Exercise aim: In the material below, how many lines contain "LIGHT"? Answer with the number alone.

Dataset excerpts:
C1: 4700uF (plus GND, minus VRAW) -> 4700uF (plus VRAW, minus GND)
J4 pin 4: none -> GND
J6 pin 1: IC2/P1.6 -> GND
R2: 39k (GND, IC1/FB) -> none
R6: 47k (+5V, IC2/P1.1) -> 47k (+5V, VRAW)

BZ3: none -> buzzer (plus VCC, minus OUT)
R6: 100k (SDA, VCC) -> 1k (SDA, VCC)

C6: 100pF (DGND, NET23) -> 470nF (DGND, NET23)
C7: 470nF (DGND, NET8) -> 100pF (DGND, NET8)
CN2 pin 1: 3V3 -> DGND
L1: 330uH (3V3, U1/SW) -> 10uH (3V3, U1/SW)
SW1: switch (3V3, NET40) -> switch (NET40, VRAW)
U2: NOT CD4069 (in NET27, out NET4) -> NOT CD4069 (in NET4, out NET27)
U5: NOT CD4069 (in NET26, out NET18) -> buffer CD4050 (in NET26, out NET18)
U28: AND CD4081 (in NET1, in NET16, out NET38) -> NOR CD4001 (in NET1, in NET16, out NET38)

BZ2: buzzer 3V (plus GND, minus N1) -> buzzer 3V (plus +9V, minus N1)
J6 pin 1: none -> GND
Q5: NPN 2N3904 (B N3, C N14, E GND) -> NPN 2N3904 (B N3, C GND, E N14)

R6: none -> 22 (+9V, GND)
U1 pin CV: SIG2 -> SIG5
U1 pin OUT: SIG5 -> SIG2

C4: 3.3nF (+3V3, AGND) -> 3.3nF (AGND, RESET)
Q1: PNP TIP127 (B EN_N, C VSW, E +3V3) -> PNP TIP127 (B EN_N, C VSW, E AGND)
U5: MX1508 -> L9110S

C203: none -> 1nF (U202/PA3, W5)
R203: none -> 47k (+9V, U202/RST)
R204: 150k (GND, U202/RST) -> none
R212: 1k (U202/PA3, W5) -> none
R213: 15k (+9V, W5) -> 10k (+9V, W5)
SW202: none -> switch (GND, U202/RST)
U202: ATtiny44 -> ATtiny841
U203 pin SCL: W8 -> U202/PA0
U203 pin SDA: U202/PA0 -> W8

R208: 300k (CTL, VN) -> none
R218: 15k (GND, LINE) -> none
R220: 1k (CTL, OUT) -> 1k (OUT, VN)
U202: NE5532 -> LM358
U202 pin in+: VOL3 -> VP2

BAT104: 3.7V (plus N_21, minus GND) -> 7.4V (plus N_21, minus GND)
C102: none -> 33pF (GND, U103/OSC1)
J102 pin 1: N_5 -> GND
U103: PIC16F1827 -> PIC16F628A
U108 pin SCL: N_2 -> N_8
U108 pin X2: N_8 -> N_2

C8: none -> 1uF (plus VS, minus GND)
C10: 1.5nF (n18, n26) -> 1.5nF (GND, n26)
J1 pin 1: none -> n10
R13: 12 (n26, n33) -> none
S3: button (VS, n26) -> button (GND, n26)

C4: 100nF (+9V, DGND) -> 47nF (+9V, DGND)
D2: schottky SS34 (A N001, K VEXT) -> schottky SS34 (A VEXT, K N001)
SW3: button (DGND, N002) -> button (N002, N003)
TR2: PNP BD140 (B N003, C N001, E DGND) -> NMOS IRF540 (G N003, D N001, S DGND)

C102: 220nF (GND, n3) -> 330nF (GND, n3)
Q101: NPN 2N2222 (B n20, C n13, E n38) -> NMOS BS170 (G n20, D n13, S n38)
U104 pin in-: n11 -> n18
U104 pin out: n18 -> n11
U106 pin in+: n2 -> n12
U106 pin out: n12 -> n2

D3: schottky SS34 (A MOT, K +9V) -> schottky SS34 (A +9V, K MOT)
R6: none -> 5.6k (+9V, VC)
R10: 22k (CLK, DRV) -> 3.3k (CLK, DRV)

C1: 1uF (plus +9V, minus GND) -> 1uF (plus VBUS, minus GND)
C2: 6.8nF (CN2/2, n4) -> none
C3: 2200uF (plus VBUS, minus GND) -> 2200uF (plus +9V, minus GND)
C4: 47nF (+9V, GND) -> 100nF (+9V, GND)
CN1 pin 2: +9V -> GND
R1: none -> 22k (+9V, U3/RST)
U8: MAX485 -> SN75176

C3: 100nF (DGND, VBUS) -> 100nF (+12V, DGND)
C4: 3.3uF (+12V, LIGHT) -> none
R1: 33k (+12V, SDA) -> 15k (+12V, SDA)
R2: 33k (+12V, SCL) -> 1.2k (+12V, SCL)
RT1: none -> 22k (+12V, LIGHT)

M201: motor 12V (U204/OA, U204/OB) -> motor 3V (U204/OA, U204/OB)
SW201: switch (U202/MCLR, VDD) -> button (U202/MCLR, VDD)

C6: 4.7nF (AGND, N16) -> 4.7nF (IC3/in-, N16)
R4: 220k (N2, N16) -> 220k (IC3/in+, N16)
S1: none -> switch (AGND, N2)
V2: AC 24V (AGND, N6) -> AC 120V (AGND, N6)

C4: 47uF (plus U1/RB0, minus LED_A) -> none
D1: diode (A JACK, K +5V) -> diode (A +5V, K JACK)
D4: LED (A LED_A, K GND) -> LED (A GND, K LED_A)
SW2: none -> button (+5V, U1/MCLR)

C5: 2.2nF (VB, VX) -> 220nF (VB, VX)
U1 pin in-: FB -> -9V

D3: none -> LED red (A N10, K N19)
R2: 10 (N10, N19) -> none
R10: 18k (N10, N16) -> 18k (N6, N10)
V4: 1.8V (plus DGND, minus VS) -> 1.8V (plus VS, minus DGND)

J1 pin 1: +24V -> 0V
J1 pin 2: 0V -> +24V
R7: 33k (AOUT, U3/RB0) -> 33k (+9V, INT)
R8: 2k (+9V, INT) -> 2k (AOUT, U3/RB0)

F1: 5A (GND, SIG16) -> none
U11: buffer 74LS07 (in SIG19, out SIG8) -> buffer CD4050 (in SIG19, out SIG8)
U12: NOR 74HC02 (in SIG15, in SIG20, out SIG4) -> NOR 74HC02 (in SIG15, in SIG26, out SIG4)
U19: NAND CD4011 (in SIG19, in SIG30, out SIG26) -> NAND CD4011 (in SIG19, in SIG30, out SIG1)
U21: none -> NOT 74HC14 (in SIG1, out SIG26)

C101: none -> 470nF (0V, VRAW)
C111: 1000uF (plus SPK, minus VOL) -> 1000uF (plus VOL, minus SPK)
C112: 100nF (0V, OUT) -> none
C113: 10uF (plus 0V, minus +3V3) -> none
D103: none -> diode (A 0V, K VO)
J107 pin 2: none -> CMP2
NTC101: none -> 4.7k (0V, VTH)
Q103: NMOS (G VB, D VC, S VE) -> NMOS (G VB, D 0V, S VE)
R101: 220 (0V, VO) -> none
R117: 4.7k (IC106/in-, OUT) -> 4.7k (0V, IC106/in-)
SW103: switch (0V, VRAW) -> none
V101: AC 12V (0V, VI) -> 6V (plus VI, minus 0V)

The answer: 2